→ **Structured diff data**

####

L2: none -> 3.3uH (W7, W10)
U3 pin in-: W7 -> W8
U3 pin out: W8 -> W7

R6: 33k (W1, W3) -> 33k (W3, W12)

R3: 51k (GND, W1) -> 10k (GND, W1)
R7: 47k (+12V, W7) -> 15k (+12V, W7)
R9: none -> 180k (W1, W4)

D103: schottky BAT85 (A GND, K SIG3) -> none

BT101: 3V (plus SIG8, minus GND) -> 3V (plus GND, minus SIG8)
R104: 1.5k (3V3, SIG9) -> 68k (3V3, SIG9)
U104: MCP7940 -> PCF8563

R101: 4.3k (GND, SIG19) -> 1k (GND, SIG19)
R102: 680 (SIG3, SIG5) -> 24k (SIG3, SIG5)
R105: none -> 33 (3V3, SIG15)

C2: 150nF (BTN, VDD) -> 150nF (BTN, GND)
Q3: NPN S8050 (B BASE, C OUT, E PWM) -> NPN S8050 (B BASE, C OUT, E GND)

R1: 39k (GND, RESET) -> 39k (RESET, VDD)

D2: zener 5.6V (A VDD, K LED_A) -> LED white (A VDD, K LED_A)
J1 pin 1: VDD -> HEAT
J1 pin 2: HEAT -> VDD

####

→ **EXERCISE GOAL**
The expected result is every line above containing the string "none".

→ **SOLVED EXERCISE**
L2: none -> 3.3uH (W7, W10)
R9: none -> 180k (W1, W4)
D103: schottky BAT85 (A GND, K SIG3) -> none
R105: none -> 33 (3V3, SIG15)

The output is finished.